* [PROBLEM]: Please, from the entries below, transcribe exactly the lines that begin at the line with "red 1x1 round" and end at the line with "tan 1x2 tile", without the pictures.

--

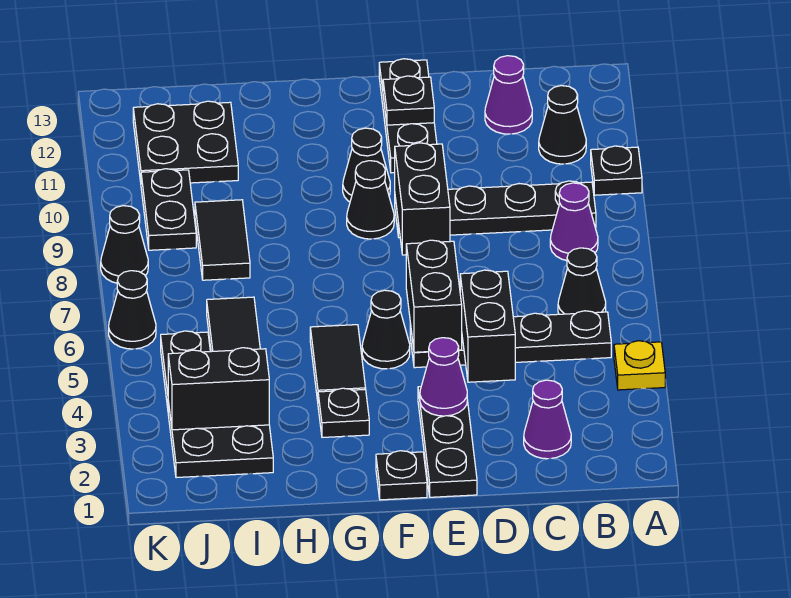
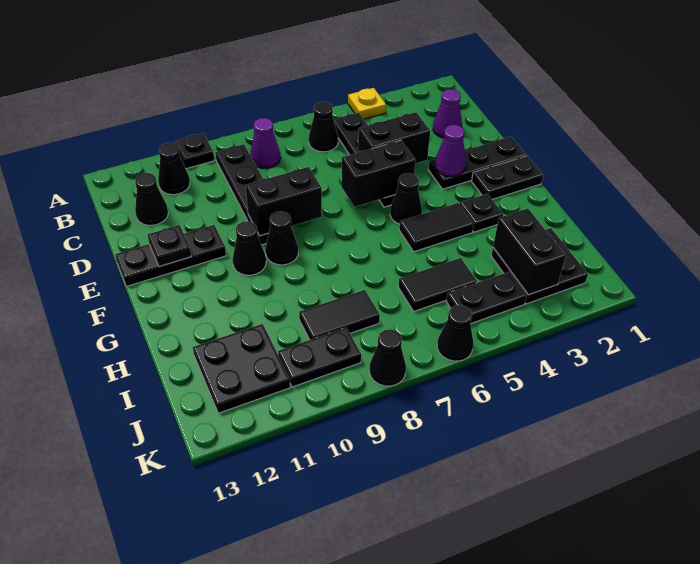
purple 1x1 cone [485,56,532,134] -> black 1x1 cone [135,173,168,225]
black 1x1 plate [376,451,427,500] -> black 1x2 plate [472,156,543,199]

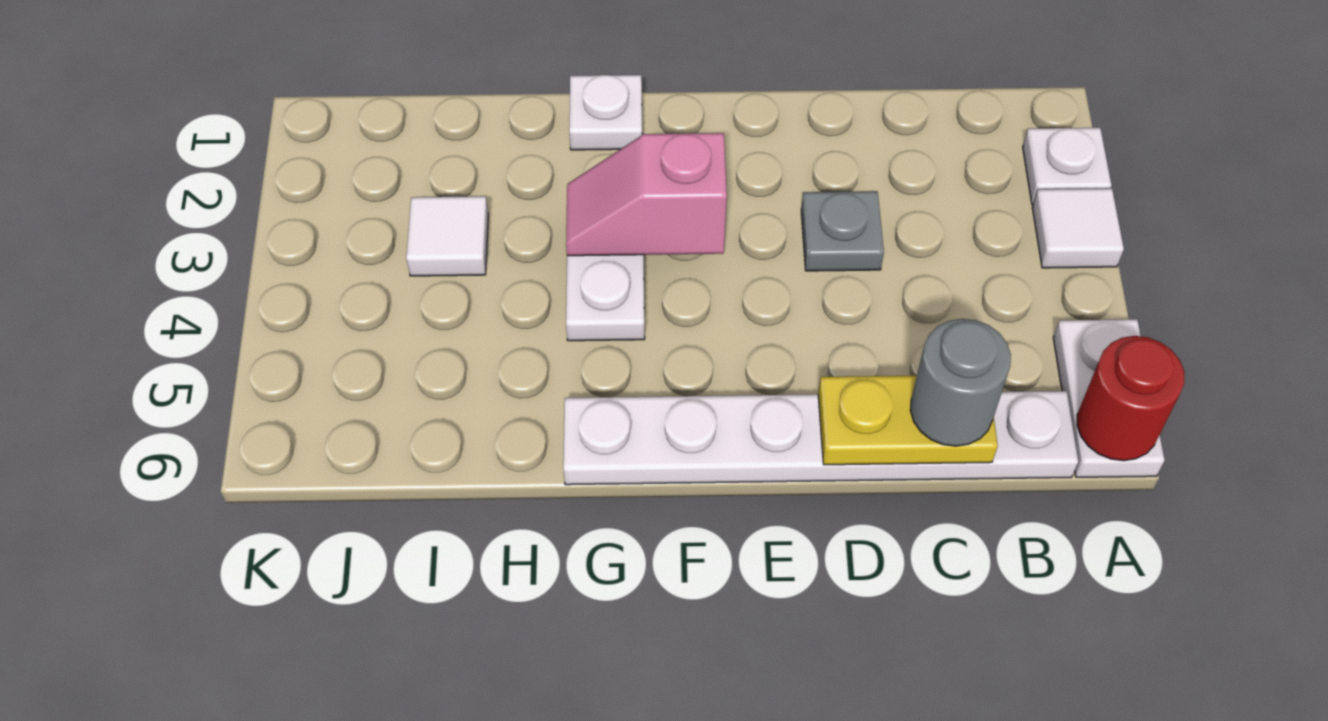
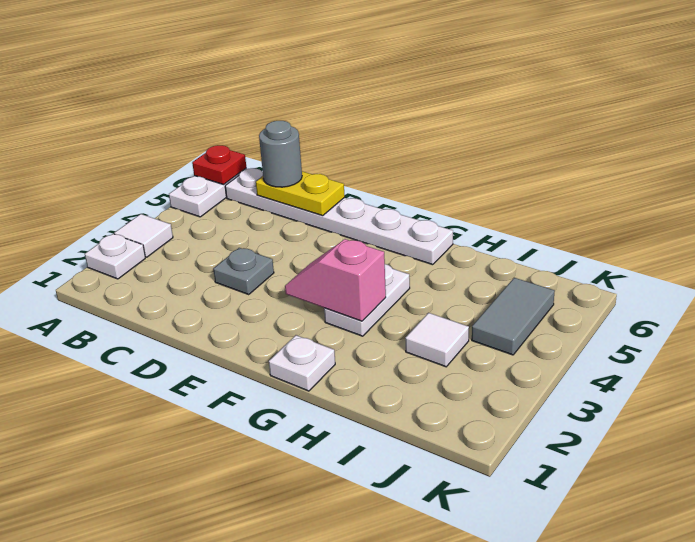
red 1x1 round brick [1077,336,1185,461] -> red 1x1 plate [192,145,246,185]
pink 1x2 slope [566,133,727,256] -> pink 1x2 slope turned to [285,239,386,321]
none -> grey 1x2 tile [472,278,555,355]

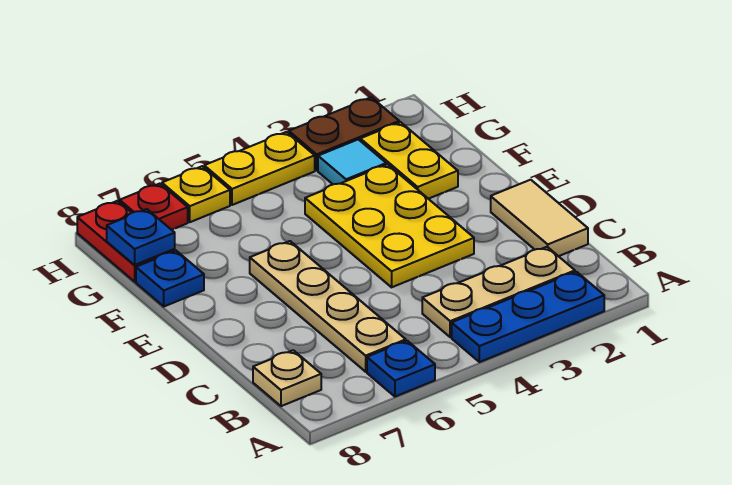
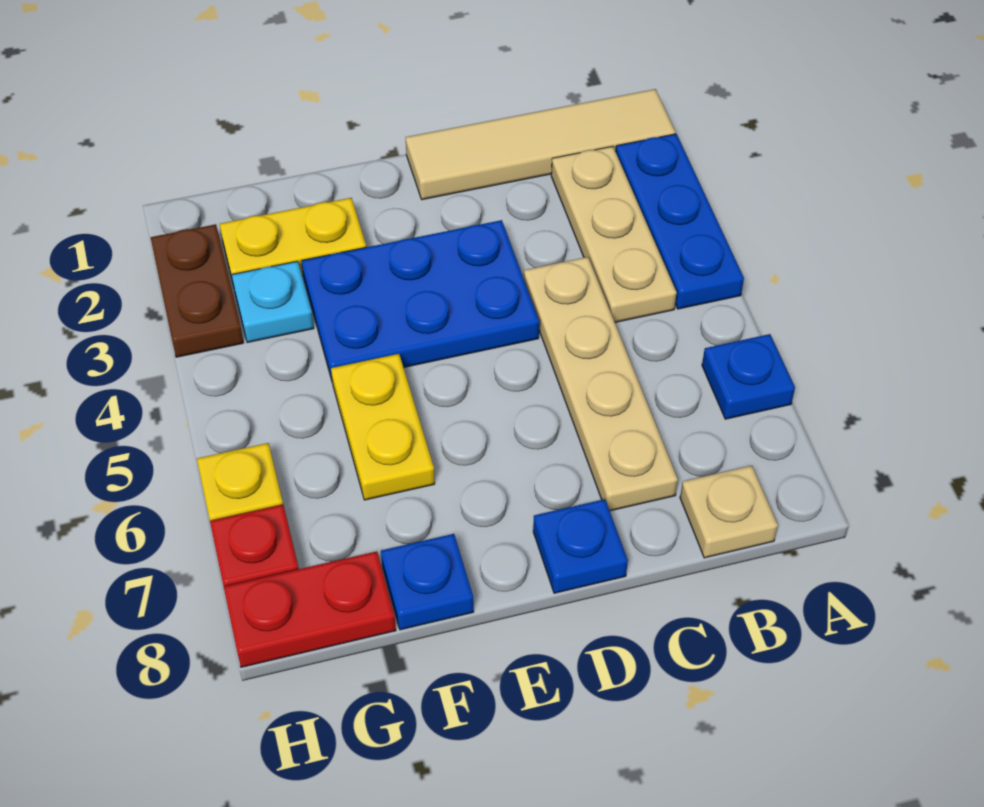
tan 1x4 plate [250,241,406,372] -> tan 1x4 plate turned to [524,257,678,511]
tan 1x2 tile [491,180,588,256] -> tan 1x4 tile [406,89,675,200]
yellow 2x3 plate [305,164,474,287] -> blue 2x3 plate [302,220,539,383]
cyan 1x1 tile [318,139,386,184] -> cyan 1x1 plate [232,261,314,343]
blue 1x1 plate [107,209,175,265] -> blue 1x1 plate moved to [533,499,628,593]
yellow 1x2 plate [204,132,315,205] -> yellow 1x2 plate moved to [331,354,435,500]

--

* [YOUR RESPONSE]:
red 1x1 round brick [1077,336,1185,461] -> red 1x1 plate [192,145,246,185]
pink 1x2 slope [566,133,727,256] -> pink 1x2 slope turned to [285,239,386,321]
none -> grey 1x2 tile [472,278,555,355]

tan 1x4 plate [250,241,406,372] -> tan 1x4 plate turned to [524,257,678,511]
tan 1x2 tile [491,180,588,256] -> tan 1x4 tile [406,89,675,200]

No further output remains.